• _What you should do_: Scan the records beneath this line for the line holding "gray L-shape: (356, 759)" and the line holding "orange square: (1176, 908)", then transcribe exactly those two and all lines between.
══════
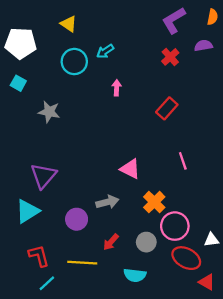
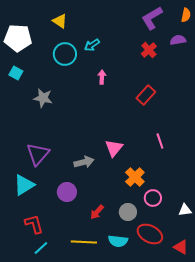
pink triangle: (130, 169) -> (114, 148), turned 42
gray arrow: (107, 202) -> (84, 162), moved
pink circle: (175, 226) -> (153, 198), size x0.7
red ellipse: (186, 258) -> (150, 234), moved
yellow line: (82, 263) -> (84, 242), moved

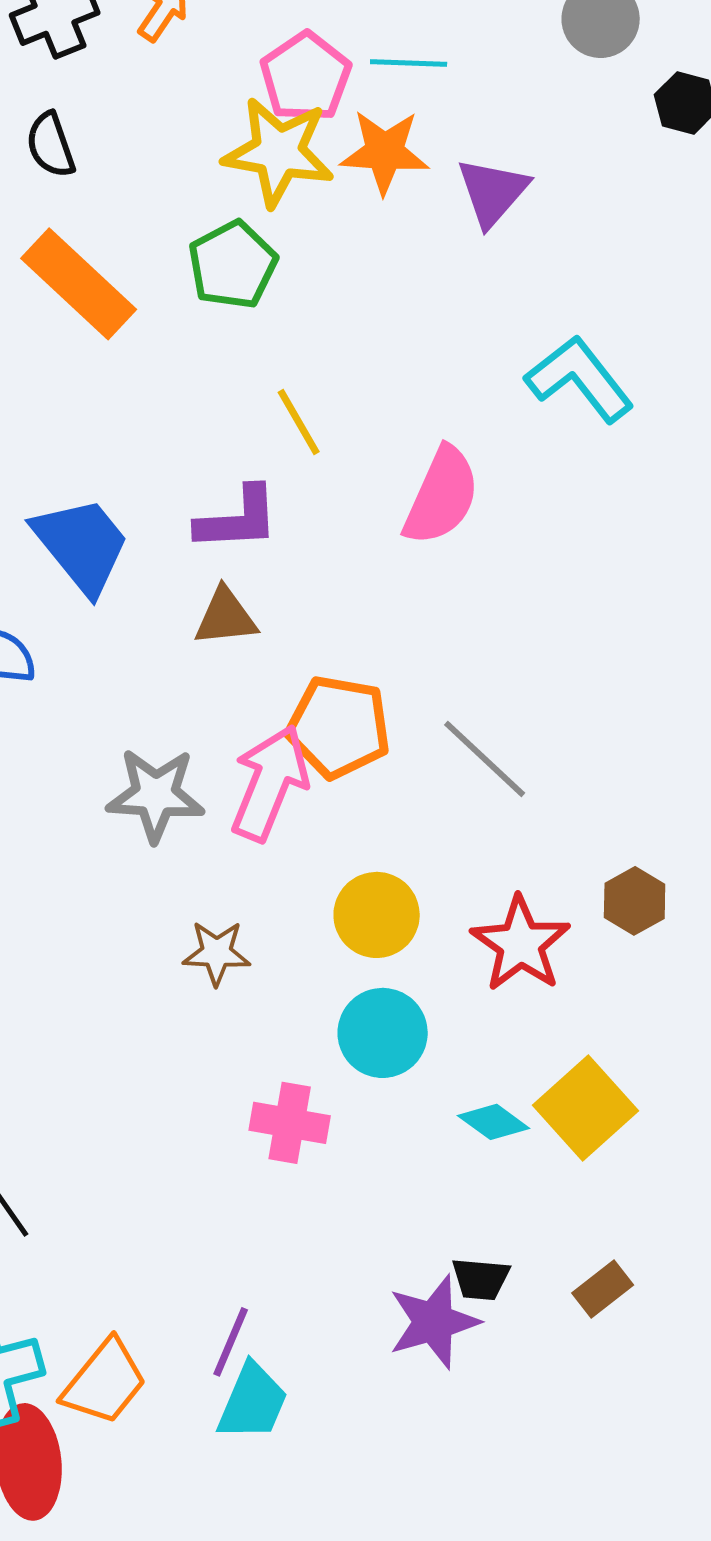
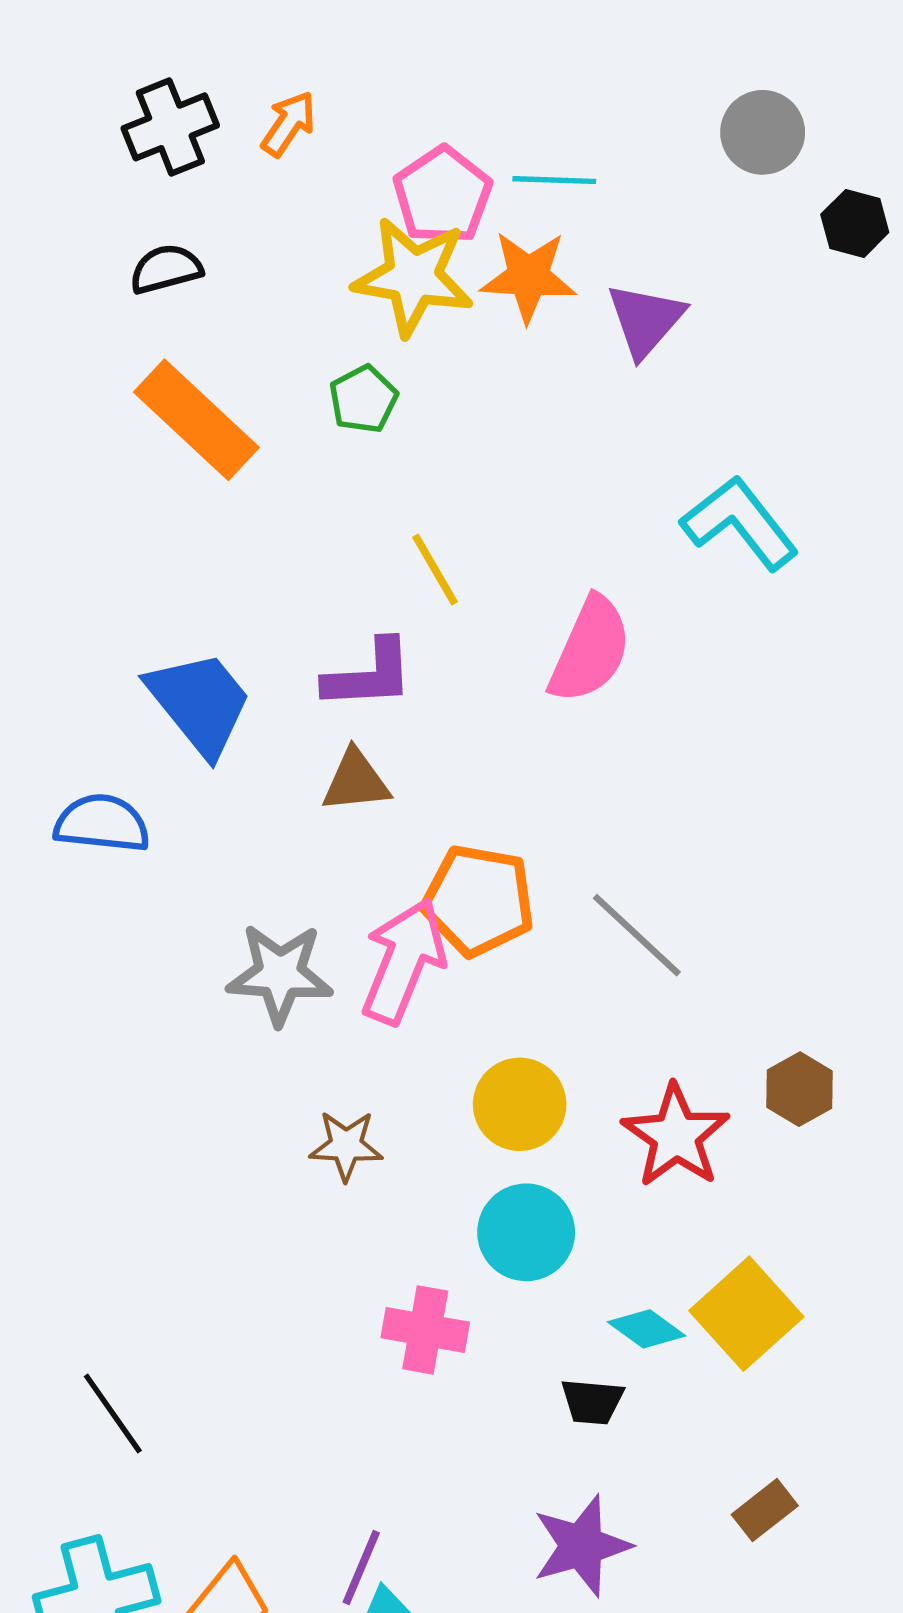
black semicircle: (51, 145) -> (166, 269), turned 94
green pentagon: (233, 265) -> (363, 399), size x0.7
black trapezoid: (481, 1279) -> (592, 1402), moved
══════
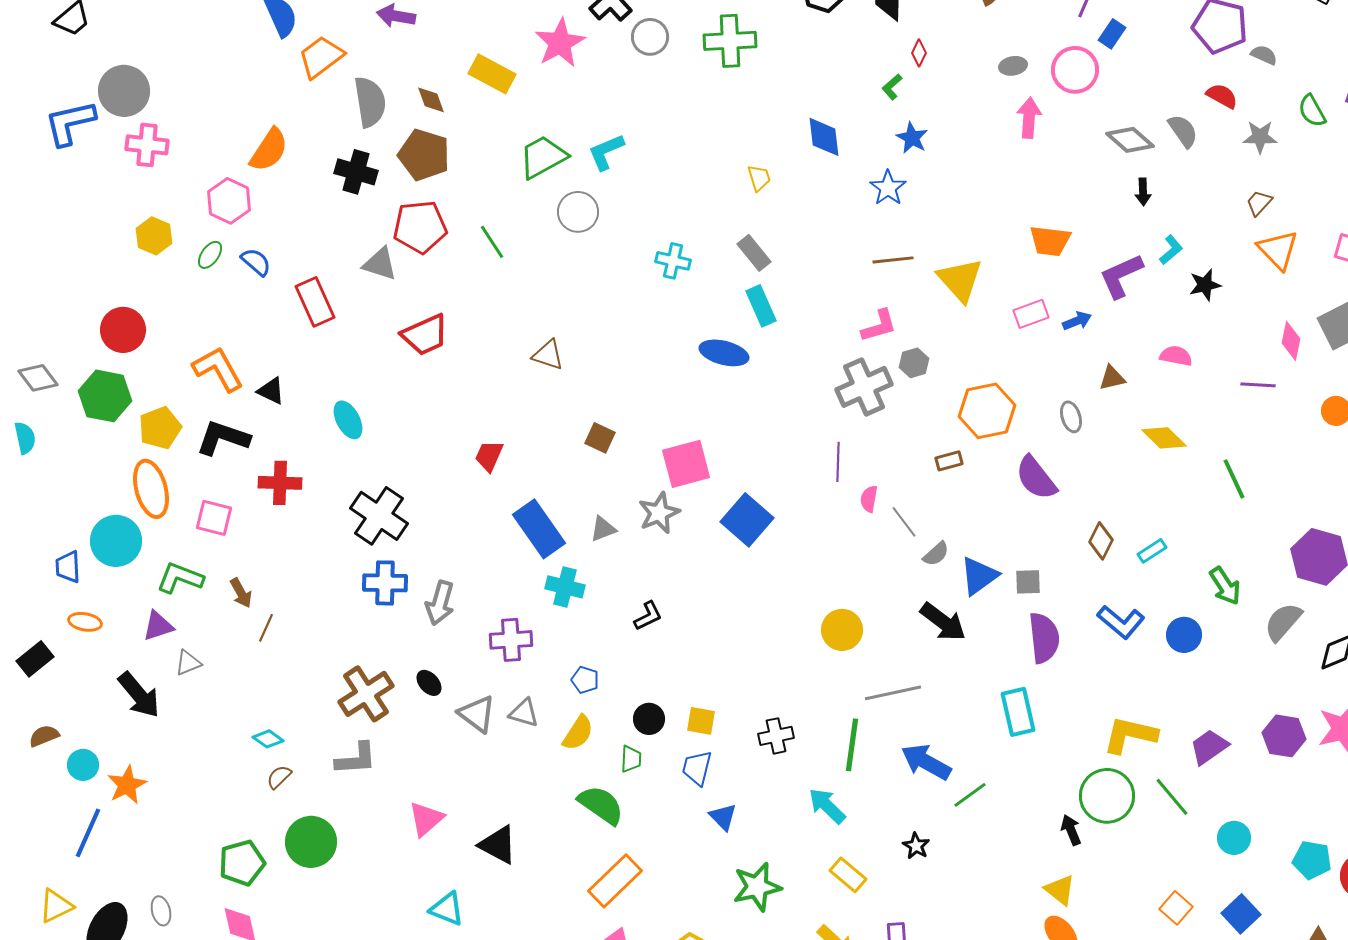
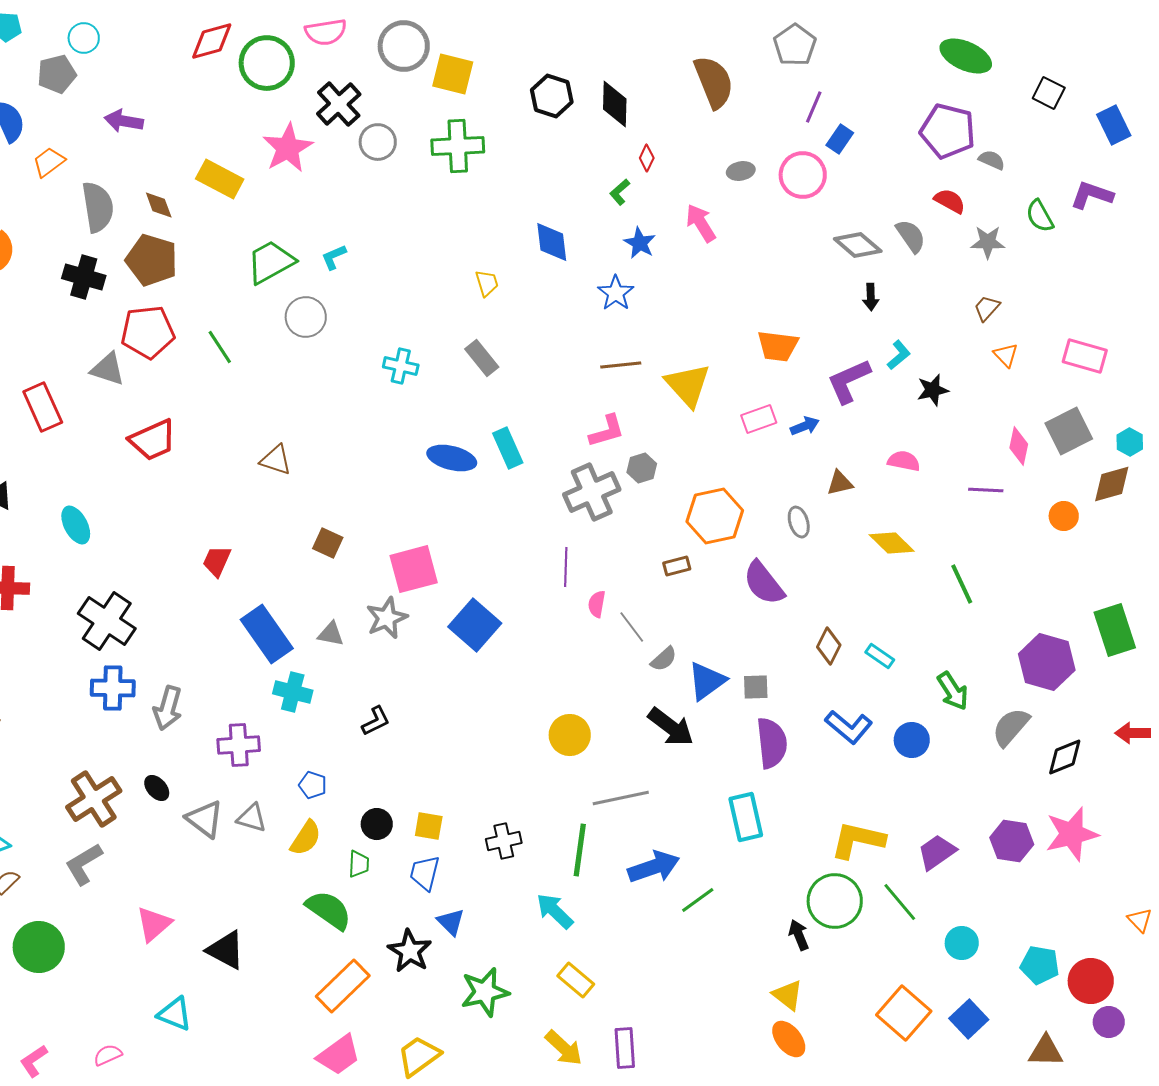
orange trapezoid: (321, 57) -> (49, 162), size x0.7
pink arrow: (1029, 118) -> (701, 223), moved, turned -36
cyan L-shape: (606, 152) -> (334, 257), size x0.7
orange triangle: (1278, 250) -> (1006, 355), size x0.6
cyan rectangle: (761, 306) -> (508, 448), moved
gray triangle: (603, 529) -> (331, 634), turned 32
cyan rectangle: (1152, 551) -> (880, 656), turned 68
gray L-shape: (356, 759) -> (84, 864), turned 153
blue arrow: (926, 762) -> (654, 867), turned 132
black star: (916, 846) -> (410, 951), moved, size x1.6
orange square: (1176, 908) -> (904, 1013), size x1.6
══════
• _Result of this task_:
gray L-shape: (356, 759) -> (84, 864), turned 153
blue arrow: (926, 762) -> (654, 867), turned 132
black star: (916, 846) -> (410, 951), moved, size x1.6
orange square: (1176, 908) -> (904, 1013), size x1.6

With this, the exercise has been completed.